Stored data
+--

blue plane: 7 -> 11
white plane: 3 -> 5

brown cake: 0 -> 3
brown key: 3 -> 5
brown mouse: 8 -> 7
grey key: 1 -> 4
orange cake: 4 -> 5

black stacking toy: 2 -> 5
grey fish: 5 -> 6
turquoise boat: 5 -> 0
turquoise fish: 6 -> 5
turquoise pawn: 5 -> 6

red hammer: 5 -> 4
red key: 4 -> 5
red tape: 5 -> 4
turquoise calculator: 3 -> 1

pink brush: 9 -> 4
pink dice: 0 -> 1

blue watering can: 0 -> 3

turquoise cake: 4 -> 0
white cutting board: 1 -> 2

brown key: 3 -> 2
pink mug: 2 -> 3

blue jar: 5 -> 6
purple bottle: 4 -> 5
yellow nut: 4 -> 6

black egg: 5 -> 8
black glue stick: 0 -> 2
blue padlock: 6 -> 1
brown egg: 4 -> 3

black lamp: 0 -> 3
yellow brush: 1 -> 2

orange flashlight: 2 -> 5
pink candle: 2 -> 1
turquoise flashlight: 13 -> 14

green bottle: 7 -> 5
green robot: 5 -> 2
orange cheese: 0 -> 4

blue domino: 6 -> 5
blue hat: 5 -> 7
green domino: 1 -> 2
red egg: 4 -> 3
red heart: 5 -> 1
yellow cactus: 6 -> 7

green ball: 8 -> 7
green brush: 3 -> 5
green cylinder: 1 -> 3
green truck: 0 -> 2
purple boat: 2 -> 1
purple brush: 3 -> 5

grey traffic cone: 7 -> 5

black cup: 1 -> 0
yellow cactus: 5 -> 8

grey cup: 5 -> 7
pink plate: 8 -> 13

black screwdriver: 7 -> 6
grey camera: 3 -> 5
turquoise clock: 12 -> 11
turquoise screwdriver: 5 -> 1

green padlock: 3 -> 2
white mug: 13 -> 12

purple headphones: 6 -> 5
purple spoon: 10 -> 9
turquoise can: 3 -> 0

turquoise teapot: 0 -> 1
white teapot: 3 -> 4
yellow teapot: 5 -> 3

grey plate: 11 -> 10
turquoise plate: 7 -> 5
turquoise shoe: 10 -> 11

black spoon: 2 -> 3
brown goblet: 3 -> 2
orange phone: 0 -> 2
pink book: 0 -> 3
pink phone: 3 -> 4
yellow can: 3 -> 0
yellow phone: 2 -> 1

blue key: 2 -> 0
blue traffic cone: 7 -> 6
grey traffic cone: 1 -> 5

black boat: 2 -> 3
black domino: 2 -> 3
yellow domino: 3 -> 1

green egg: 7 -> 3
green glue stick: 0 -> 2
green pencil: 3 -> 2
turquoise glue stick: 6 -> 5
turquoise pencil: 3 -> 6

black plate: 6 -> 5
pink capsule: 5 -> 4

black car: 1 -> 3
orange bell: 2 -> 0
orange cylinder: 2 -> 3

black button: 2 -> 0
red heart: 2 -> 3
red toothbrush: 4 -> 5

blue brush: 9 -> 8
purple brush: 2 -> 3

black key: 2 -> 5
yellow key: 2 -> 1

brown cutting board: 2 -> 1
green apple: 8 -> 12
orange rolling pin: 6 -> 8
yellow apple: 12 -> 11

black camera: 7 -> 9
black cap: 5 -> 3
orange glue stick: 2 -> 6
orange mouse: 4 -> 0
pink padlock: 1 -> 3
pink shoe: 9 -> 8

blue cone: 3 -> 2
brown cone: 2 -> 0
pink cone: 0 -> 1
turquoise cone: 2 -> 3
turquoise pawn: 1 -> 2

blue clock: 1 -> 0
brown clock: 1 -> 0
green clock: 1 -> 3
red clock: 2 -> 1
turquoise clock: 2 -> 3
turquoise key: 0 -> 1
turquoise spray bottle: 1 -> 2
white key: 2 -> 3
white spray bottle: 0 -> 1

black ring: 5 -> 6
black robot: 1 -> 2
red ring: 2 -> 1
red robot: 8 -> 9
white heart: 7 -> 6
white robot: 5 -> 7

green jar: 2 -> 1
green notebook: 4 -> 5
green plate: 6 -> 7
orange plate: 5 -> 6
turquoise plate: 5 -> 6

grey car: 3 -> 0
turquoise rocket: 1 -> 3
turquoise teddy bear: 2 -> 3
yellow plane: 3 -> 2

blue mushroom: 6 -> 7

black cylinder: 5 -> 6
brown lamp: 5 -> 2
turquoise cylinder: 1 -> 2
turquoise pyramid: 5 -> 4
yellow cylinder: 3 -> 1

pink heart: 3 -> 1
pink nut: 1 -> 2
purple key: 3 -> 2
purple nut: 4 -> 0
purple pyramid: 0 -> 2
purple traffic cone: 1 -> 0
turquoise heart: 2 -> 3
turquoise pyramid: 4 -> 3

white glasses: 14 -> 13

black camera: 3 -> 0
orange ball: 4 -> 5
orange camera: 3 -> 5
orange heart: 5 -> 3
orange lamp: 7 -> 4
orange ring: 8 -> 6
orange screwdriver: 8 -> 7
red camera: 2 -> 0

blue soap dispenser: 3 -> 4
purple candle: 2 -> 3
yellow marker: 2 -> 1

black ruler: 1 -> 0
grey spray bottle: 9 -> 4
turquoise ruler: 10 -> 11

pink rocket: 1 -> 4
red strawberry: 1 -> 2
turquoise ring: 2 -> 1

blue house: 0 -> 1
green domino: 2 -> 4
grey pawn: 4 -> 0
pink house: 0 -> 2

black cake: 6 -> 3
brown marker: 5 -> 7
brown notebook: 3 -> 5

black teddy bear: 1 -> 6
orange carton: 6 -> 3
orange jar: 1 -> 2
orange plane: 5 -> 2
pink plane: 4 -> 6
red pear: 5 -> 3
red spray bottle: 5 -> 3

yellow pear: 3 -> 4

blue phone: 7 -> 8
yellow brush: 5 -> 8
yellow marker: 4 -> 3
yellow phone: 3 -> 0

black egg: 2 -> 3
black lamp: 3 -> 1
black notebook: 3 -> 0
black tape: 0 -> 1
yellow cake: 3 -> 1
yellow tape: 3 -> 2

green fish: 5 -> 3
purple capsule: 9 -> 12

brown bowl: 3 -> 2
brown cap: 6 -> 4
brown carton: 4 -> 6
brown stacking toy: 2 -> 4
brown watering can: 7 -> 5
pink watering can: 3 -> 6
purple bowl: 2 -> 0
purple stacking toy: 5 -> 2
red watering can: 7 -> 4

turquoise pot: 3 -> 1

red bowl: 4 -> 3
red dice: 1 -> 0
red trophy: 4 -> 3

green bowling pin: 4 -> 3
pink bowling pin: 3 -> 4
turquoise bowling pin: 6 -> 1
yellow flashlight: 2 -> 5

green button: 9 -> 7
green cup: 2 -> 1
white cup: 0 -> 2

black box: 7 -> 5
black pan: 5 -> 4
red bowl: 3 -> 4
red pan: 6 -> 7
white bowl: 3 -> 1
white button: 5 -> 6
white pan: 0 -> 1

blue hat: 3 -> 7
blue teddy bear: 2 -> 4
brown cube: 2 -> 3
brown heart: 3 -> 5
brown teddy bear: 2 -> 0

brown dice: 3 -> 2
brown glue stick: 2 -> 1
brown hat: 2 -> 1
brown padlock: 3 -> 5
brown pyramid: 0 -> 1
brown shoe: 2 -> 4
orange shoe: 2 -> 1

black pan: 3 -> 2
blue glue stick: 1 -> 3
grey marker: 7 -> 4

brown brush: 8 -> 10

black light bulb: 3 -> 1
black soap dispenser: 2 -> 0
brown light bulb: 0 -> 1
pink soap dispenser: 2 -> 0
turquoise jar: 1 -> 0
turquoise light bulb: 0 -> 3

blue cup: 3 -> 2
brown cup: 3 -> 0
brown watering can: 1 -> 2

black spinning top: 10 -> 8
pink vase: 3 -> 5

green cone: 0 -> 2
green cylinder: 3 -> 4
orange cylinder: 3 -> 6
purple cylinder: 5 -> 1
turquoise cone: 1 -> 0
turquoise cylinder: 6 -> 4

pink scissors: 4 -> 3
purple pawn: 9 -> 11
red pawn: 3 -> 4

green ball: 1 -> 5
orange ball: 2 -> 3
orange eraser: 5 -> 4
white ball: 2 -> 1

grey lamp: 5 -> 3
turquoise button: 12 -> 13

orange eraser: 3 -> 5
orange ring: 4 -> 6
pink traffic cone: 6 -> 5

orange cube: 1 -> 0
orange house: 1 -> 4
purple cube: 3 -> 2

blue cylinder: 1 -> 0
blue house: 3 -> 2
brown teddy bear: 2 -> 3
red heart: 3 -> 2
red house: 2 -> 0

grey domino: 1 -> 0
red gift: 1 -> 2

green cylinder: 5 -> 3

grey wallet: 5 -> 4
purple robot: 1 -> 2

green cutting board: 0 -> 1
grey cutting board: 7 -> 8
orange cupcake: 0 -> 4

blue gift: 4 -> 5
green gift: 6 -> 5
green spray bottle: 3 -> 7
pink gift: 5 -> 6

+--

- **Exercise brief**
Find "yellow cylinder: 3 -> 1" in the entries above and copy that whole line exactly, then each line after it through the line that contains "brown brush: 8 -> 10".

- **Answer box**
yellow cylinder: 3 -> 1

pink heart: 3 -> 1
pink nut: 1 -> 2
purple key: 3 -> 2
purple nut: 4 -> 0
purple pyramid: 0 -> 2
purple traffic cone: 1 -> 0
turquoise heart: 2 -> 3
turquoise pyramid: 4 -> 3

white glasses: 14 -> 13

black camera: 3 -> 0
orange ball: 4 -> 5
orange camera: 3 -> 5
orange heart: 5 -> 3
orange lamp: 7 -> 4
orange ring: 8 -> 6
orange screwdriver: 8 -> 7
red camera: 2 -> 0

blue soap dispenser: 3 -> 4
purple candle: 2 -> 3
yellow marker: 2 -> 1

black ruler: 1 -> 0
grey spray bottle: 9 -> 4
turquoise ruler: 10 -> 11

pink rocket: 1 -> 4
red strawberry: 1 -> 2
turquoise ring: 2 -> 1

blue house: 0 -> 1
green domino: 2 -> 4
grey pawn: 4 -> 0
pink house: 0 -> 2

black cake: 6 -> 3
brown marker: 5 -> 7
brown notebook: 3 -> 5

black teddy bear: 1 -> 6
orange carton: 6 -> 3
orange jar: 1 -> 2
orange plane: 5 -> 2
pink plane: 4 -> 6
red pear: 5 -> 3
red spray bottle: 5 -> 3

yellow pear: 3 -> 4

blue phone: 7 -> 8
yellow brush: 5 -> 8
yellow marker: 4 -> 3
yellow phone: 3 -> 0

black egg: 2 -> 3
black lamp: 3 -> 1
black notebook: 3 -> 0
black tape: 0 -> 1
yellow cake: 3 -> 1
yellow tape: 3 -> 2

green fish: 5 -> 3
purple capsule: 9 -> 12

brown bowl: 3 -> 2
brown cap: 6 -> 4
brown carton: 4 -> 6
brown stacking toy: 2 -> 4
brown watering can: 7 -> 5
pink watering can: 3 -> 6
purple bowl: 2 -> 0
purple stacking toy: 5 -> 2
red watering can: 7 -> 4

turquoise pot: 3 -> 1

red bowl: 4 -> 3
red dice: 1 -> 0
red trophy: 4 -> 3

green bowling pin: 4 -> 3
pink bowling pin: 3 -> 4
turquoise bowling pin: 6 -> 1
yellow flashlight: 2 -> 5

green button: 9 -> 7
green cup: 2 -> 1
white cup: 0 -> 2

black box: 7 -> 5
black pan: 5 -> 4
red bowl: 3 -> 4
red pan: 6 -> 7
white bowl: 3 -> 1
white button: 5 -> 6
white pan: 0 -> 1

blue hat: 3 -> 7
blue teddy bear: 2 -> 4
brown cube: 2 -> 3
brown heart: 3 -> 5
brown teddy bear: 2 -> 0

brown dice: 3 -> 2
brown glue stick: 2 -> 1
brown hat: 2 -> 1
brown padlock: 3 -> 5
brown pyramid: 0 -> 1
brown shoe: 2 -> 4
orange shoe: 2 -> 1

black pan: 3 -> 2
blue glue stick: 1 -> 3
grey marker: 7 -> 4

brown brush: 8 -> 10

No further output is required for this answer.